Action item:
Would you transcribe exactly the lines from the one containing "purple spray bottle" to the last line of the data below, both ends included, but none of the pictures?

Provided data:
※
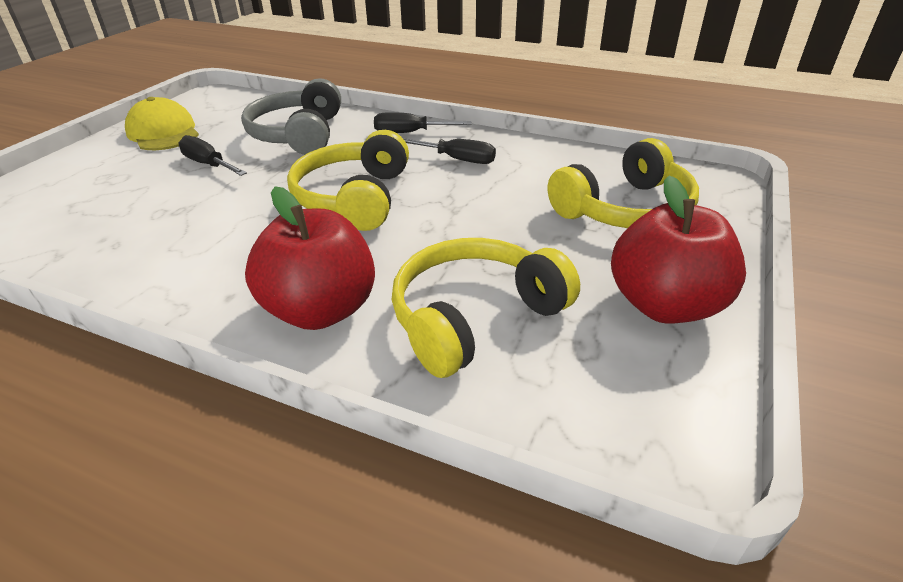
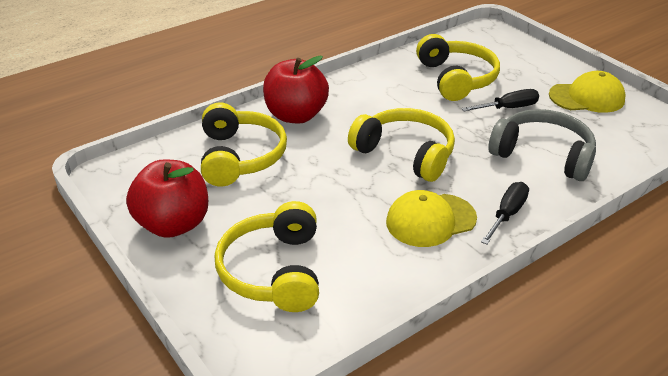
camera: 120 degrees right, 0 degrees up
black screwdriver [403,138,496,164] -> yellow cap [386,190,477,247]
none -> yellow headphones [416,34,500,101]

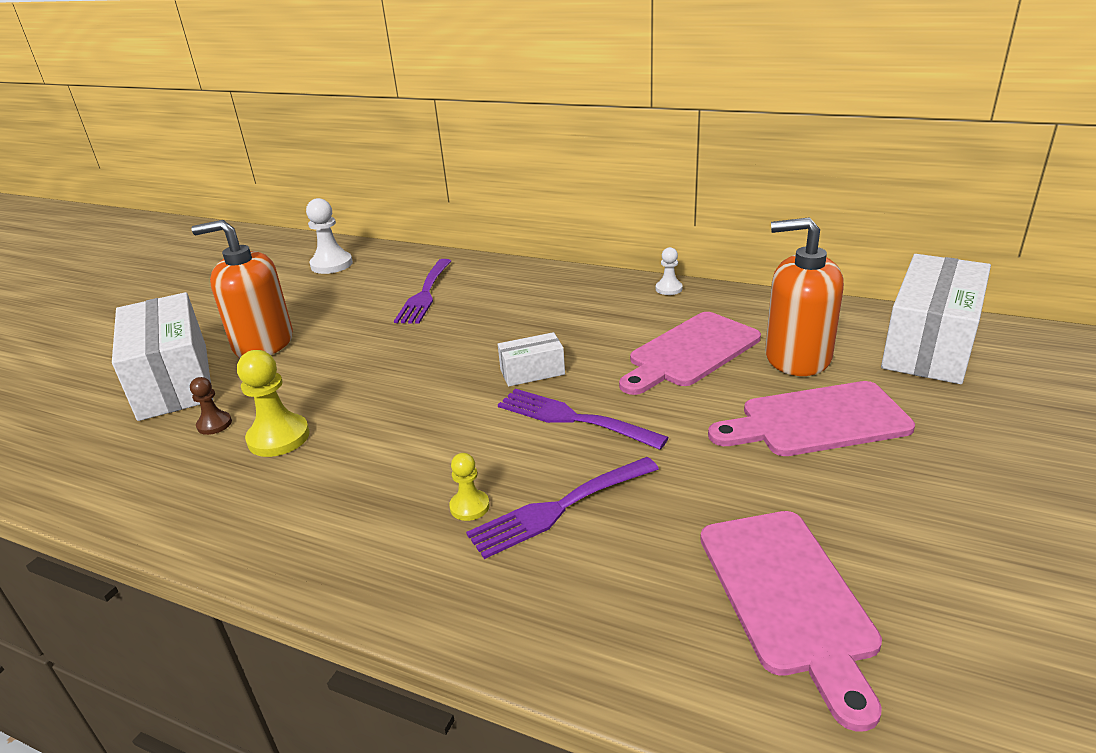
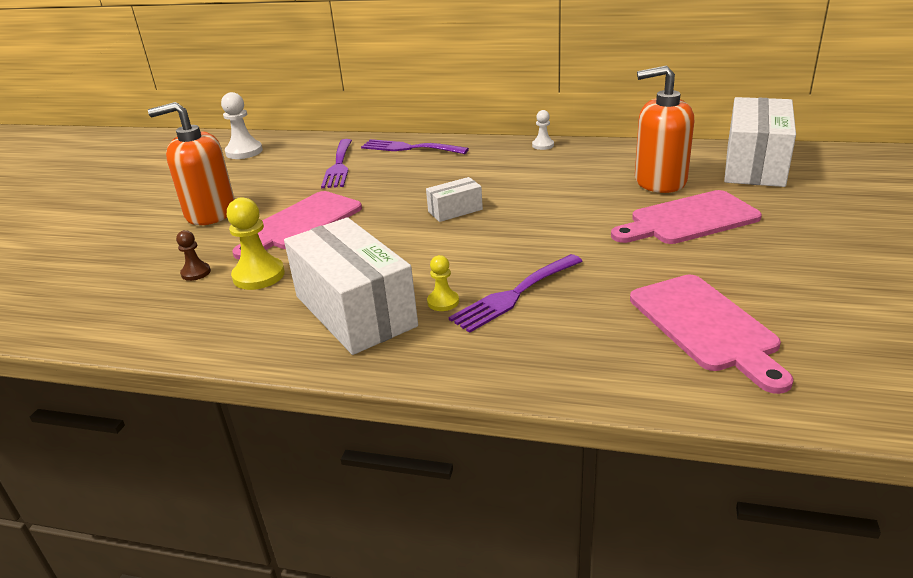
camera: 10 degrees left, 0 degrees up
white box [112,292,213,421] -> white box moved to [284,217,418,355]
purple fork [498,389,669,450] -> purple fork moved to [361,139,469,154]
pink cutting board [619,312,761,395] -> pink cutting board moved to [232,191,362,259]

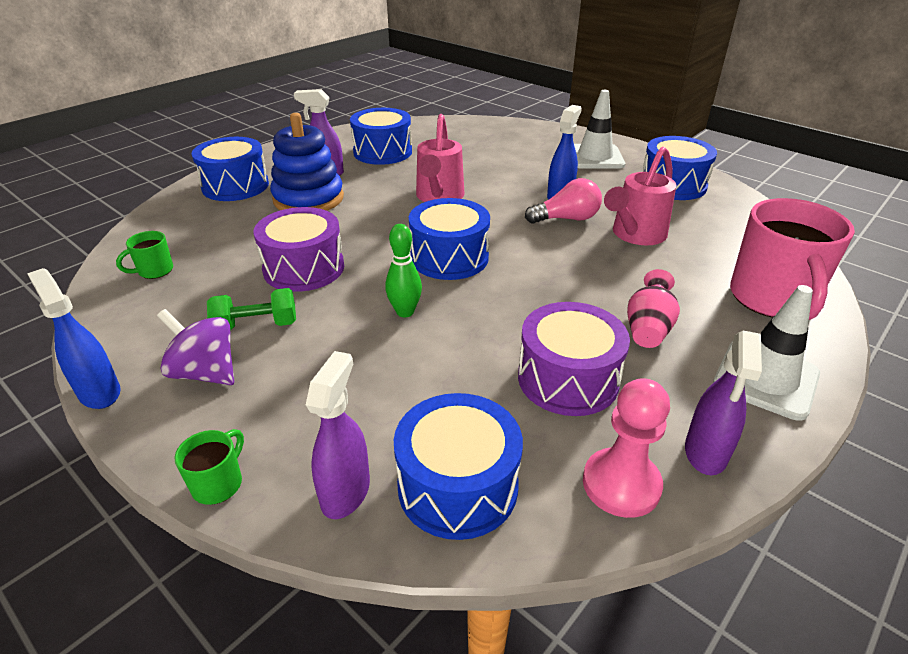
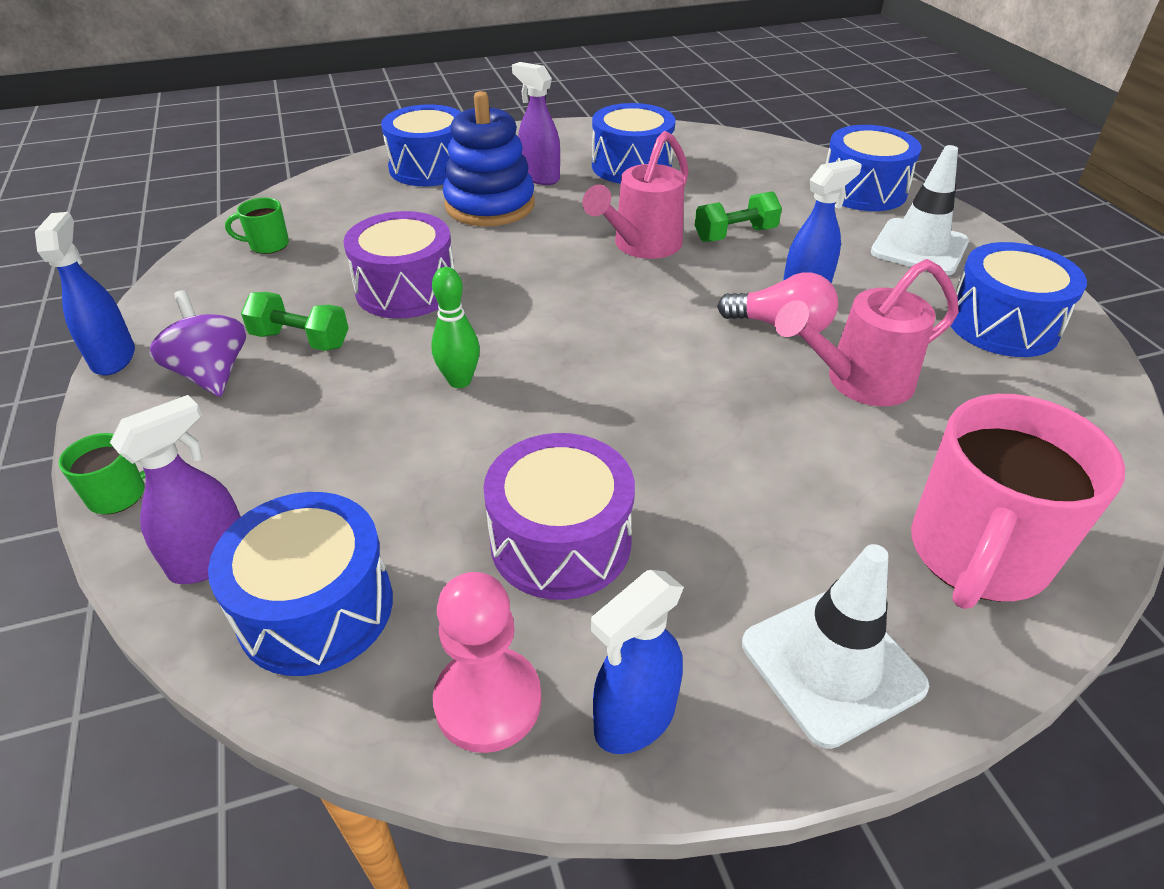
camera: 30 degrees right, 5 degrees up
blue drum [409,198,490,280] -> blue drum moved to [826,125,922,211]
pink vase [627,269,680,348] -> none
purple spray bottle [685,331,762,475] -> blue spray bottle [591,570,684,754]
none -> green dumbbell [695,191,782,242]

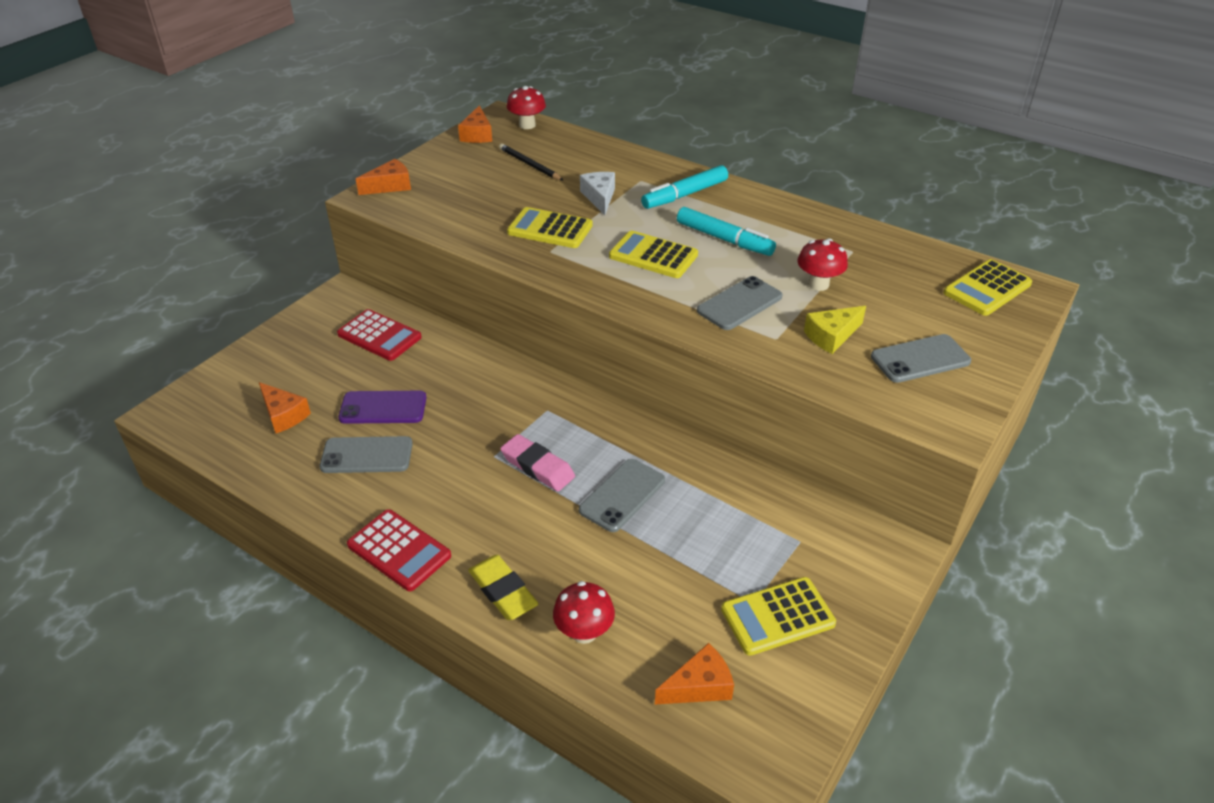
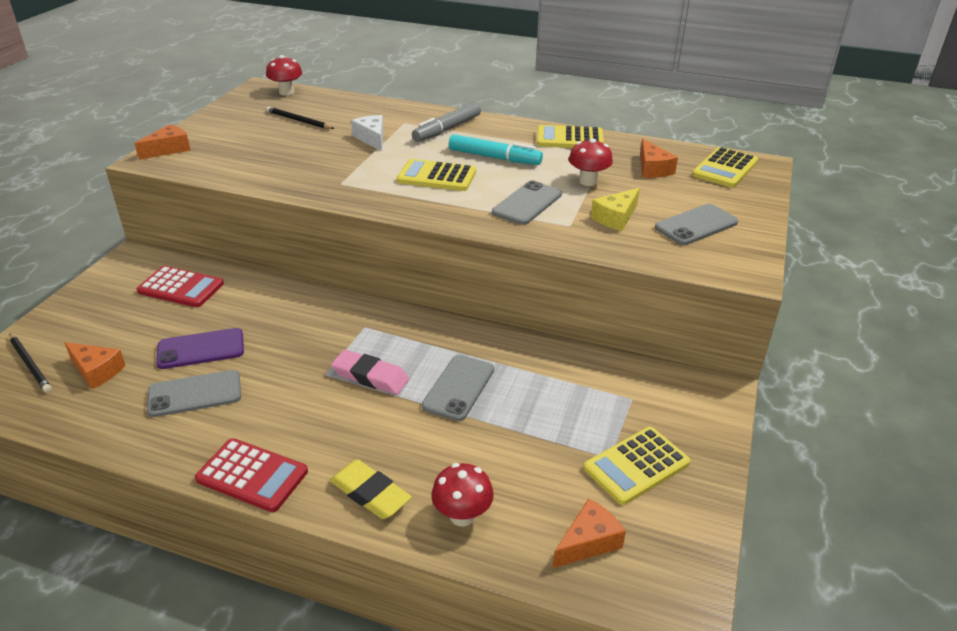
camera: 15 degrees left, 5 degrees down
orange cheese [458,105,492,143] -> orange cheese moved to [640,139,678,178]
yellow calculator [507,207,593,248] -> yellow calculator moved to [537,125,604,148]
turquoise marker [641,165,728,209] -> grey marker [412,102,481,142]
none -> black pencil [9,333,52,393]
※
Task response:
purple spray bottle [685,331,762,475] -> blue spray bottle [591,570,684,754]
none -> green dumbbell [695,191,782,242]

camera: 15 degrees left, 5 degrees down
orange cheese [458,105,492,143] -> orange cheese moved to [640,139,678,178]
yellow calculator [507,207,593,248] -> yellow calculator moved to [537,125,604,148]
turquoise marker [641,165,728,209] -> grey marker [412,102,481,142]
none -> black pencil [9,333,52,393]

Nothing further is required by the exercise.